Colored geometric primitive data:
________________________________________
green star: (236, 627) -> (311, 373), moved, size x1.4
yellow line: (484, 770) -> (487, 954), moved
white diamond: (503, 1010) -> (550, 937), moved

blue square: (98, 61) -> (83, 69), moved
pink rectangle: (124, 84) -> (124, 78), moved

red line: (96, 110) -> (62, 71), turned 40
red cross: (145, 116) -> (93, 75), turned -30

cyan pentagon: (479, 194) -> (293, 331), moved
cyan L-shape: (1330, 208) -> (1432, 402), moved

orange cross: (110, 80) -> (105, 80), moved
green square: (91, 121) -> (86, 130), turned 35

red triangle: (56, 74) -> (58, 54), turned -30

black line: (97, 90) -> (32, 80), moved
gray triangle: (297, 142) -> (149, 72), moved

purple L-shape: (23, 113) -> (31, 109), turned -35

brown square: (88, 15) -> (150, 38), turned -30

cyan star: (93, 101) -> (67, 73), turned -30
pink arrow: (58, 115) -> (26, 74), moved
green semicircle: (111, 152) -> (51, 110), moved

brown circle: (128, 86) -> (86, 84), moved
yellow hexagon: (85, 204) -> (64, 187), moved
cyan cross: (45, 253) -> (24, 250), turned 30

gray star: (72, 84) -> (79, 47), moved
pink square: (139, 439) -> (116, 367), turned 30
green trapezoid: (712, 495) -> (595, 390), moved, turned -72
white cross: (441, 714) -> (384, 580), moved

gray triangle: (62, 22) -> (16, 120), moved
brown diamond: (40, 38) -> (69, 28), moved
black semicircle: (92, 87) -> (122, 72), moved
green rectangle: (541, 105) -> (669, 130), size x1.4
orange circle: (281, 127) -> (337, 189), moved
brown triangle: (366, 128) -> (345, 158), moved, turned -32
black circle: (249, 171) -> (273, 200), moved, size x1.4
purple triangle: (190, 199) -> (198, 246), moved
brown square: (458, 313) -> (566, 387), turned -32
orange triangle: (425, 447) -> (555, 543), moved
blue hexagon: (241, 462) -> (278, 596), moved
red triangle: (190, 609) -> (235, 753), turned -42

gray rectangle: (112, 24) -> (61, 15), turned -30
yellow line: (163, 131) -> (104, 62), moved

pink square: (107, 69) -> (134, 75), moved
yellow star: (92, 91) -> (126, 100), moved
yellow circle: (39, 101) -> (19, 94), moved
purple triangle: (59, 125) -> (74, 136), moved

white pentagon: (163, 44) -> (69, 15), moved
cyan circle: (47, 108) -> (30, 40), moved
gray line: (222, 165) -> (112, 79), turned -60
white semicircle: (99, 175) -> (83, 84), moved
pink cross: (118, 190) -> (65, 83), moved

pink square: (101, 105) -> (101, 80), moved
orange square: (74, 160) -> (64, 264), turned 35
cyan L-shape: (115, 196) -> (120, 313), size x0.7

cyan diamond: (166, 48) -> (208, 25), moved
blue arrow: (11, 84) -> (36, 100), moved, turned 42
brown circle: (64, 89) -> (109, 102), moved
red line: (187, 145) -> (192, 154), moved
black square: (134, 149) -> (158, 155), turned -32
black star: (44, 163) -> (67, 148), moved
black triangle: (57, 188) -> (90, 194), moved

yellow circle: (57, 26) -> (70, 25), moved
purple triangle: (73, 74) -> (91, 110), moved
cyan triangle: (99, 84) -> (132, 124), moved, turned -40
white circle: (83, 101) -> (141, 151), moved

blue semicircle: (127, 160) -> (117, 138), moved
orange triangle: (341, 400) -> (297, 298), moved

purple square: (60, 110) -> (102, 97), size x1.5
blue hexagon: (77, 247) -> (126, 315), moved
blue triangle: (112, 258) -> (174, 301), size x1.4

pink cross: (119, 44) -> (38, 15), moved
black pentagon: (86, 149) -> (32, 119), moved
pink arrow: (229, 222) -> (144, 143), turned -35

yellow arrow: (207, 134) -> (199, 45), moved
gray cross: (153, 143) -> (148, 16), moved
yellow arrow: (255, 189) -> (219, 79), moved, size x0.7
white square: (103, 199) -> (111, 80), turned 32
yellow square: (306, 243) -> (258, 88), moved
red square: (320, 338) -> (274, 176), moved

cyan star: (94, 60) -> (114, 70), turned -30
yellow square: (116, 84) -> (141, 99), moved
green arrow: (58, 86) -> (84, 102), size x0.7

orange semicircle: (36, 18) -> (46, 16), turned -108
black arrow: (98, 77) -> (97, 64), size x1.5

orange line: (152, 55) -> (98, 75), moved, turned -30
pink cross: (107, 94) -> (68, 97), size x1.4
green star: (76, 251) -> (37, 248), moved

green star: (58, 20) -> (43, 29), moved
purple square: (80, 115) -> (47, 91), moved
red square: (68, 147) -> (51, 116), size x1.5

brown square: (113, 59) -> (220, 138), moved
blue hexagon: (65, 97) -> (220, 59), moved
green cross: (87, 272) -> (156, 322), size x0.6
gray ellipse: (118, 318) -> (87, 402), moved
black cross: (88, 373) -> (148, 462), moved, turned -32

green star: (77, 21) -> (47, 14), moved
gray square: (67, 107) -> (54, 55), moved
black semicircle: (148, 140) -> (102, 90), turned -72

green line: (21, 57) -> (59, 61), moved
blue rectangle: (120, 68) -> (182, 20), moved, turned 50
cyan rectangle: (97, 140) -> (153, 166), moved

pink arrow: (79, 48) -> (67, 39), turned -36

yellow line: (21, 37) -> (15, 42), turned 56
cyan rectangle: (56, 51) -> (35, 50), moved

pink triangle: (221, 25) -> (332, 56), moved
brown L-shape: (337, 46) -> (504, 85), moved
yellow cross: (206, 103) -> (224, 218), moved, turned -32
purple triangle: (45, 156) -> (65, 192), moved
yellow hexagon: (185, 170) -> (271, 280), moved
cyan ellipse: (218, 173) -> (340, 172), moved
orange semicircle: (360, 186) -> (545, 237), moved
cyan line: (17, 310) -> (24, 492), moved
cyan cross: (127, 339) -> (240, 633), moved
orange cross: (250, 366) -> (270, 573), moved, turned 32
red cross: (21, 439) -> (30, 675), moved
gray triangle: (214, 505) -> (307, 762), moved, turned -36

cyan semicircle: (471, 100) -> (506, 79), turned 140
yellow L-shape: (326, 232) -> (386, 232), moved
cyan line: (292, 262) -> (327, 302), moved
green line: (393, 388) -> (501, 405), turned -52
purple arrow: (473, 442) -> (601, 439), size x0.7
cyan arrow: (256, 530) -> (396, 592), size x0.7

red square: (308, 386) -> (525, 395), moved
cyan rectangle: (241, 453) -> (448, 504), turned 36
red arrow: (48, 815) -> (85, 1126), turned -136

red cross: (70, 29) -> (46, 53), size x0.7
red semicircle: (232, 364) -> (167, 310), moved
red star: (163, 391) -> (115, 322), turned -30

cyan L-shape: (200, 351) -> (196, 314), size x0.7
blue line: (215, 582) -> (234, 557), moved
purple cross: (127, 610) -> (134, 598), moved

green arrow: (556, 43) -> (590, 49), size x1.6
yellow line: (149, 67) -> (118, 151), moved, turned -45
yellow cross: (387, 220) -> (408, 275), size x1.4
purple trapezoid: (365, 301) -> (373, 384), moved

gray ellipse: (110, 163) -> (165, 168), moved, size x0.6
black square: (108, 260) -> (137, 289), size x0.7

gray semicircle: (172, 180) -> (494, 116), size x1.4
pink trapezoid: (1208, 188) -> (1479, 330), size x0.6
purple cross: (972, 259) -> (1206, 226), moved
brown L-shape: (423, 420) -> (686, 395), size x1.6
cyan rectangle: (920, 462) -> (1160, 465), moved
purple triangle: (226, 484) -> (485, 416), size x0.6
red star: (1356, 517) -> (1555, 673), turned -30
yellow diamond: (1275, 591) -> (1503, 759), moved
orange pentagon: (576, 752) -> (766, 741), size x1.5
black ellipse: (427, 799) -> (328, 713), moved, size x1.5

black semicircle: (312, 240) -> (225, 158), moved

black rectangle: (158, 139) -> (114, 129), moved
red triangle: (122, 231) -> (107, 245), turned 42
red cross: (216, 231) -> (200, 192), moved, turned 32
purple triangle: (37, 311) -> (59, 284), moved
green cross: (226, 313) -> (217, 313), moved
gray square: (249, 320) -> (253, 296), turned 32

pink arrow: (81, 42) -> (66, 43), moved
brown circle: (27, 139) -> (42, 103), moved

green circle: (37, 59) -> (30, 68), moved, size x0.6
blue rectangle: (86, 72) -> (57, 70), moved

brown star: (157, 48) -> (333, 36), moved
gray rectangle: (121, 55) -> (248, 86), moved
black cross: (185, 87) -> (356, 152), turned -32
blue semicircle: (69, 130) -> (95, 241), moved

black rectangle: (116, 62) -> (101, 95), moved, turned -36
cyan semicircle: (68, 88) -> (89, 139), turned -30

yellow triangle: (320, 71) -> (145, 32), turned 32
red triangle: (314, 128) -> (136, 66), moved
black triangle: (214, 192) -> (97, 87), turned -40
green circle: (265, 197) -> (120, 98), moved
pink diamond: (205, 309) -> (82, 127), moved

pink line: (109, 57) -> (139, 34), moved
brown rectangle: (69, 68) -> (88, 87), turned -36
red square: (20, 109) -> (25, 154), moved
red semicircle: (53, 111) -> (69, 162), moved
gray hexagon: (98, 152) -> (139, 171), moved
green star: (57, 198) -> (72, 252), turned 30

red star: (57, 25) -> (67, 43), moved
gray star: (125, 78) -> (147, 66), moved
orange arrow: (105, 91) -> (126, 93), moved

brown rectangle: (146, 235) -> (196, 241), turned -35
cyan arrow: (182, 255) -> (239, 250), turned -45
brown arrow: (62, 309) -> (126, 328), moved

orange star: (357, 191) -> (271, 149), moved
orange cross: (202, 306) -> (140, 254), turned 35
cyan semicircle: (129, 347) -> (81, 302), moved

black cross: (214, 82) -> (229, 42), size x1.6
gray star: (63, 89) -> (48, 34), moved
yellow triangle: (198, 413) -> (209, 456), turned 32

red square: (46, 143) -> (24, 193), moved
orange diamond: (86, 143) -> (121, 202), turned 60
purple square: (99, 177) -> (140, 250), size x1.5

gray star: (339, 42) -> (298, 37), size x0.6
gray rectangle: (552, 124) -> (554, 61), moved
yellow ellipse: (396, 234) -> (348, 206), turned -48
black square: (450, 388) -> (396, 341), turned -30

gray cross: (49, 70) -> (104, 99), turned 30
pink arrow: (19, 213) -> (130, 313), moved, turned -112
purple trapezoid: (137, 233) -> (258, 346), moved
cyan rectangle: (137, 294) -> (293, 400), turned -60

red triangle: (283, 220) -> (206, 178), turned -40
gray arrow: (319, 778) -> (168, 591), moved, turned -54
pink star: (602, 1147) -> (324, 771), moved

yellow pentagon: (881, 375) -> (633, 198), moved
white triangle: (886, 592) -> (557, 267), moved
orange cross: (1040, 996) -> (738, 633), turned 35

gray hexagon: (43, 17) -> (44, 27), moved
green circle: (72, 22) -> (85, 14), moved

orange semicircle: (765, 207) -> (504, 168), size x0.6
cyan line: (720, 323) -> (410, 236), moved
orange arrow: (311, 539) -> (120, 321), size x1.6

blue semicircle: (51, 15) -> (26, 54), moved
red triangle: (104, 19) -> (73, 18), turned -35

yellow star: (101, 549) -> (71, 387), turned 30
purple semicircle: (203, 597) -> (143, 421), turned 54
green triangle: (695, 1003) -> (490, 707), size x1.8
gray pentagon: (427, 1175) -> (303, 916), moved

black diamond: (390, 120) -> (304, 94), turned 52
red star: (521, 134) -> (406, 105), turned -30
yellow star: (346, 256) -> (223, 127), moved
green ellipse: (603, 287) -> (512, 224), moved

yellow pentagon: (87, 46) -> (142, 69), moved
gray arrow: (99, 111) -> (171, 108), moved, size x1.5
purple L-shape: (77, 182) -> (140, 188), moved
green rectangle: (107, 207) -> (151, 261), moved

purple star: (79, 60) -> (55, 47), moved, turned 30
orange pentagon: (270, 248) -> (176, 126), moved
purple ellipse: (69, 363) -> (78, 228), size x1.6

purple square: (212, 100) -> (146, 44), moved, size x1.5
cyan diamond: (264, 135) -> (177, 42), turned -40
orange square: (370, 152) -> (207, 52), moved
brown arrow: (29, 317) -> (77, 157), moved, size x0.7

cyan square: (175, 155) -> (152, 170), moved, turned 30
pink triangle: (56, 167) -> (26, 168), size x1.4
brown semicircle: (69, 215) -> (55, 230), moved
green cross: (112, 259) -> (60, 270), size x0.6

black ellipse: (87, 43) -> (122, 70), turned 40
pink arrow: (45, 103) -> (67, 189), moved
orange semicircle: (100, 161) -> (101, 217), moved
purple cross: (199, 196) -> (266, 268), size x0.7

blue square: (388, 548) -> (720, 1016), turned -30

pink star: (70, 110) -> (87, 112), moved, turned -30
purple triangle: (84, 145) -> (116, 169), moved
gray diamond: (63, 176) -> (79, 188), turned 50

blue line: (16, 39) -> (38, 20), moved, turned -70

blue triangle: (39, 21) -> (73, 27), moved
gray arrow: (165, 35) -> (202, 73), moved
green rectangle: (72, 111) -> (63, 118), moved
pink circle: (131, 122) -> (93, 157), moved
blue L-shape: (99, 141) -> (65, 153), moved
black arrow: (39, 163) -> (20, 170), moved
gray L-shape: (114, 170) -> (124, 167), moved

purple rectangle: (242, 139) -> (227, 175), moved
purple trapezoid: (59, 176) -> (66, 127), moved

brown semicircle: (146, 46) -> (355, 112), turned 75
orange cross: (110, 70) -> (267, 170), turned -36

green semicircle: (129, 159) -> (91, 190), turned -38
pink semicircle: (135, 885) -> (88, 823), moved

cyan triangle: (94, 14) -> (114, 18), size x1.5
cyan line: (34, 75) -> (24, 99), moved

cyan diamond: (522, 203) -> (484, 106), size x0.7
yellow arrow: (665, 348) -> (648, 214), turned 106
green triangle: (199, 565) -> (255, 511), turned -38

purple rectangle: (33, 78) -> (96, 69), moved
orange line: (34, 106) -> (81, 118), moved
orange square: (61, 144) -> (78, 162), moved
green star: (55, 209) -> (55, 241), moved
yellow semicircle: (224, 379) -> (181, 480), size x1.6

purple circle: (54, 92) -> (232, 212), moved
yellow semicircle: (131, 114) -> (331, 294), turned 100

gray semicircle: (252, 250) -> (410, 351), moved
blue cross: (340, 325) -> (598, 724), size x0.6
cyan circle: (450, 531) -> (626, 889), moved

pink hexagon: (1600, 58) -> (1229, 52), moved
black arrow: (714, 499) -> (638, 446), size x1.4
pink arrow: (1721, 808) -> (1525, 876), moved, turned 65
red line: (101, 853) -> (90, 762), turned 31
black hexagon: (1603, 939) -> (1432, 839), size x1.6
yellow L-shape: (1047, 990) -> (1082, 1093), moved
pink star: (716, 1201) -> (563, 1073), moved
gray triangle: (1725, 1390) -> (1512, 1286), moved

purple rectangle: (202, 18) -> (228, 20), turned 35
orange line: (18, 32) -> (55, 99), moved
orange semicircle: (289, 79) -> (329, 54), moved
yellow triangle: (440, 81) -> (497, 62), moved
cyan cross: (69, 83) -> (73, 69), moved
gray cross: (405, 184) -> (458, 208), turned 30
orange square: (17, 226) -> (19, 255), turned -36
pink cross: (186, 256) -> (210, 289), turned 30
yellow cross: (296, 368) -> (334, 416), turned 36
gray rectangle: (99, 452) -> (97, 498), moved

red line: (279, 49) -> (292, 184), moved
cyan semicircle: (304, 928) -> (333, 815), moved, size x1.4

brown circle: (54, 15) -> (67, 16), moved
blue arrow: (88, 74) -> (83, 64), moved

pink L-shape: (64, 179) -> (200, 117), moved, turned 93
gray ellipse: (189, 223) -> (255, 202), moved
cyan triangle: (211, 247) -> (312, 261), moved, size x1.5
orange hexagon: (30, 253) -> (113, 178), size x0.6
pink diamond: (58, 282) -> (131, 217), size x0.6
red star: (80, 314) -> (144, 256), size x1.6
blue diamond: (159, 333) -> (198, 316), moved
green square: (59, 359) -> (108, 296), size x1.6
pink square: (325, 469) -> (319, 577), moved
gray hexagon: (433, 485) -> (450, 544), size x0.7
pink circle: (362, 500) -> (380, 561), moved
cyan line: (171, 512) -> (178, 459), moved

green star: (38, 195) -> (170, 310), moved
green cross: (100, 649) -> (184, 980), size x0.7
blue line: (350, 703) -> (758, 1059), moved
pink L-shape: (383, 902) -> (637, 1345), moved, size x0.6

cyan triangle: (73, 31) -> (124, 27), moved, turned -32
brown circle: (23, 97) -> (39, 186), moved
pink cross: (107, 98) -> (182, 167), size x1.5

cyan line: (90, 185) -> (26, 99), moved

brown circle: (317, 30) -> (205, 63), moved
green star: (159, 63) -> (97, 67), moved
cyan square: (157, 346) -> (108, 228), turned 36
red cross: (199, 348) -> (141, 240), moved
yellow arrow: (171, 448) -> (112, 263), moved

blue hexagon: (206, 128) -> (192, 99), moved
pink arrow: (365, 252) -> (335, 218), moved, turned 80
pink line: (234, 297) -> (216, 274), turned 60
________________________________________
**What is expected**.
Print, without alteration, only the lines above between the one holding "orange cross: (110, 80) -> (105, 80), moved" and the one holding "yellow star: (92, 91) -> (126, 100), moved", inclusive.

**Answer to this exercise**.
orange cross: (110, 80) -> (105, 80), moved
green square: (91, 121) -> (86, 130), turned 35

red triangle: (56, 74) -> (58, 54), turned -30

black line: (97, 90) -> (32, 80), moved
gray triangle: (297, 142) -> (149, 72), moved

purple L-shape: (23, 113) -> (31, 109), turned -35

brown square: (88, 15) -> (150, 38), turned -30

cyan star: (93, 101) -> (67, 73), turned -30
pink arrow: (58, 115) -> (26, 74), moved
green semicircle: (111, 152) -> (51, 110), moved

brown circle: (128, 86) -> (86, 84), moved
yellow hexagon: (85, 204) -> (64, 187), moved
cyan cross: (45, 253) -> (24, 250), turned 30

gray star: (72, 84) -> (79, 47), moved
pink square: (139, 439) -> (116, 367), turned 30
green trapezoid: (712, 495) -> (595, 390), moved, turned -72
white cross: (441, 714) -> (384, 580), moved

gray triangle: (62, 22) -> (16, 120), moved
brown diamond: (40, 38) -> (69, 28), moved
black semicircle: (92, 87) -> (122, 72), moved
green rectangle: (541, 105) -> (669, 130), size x1.4
orange circle: (281, 127) -> (337, 189), moved
brown triangle: (366, 128) -> (345, 158), moved, turned -32
black circle: (249, 171) -> (273, 200), moved, size x1.4
purple triangle: (190, 199) -> (198, 246), moved
brown square: (458, 313) -> (566, 387), turned -32
orange triangle: (425, 447) -> (555, 543), moved
blue hexagon: (241, 462) -> (278, 596), moved
red triangle: (190, 609) -> (235, 753), turned -42

gray rectangle: (112, 24) -> (61, 15), turned -30
yellow line: (163, 131) -> (104, 62), moved

pink square: (107, 69) -> (134, 75), moved
yellow star: (92, 91) -> (126, 100), moved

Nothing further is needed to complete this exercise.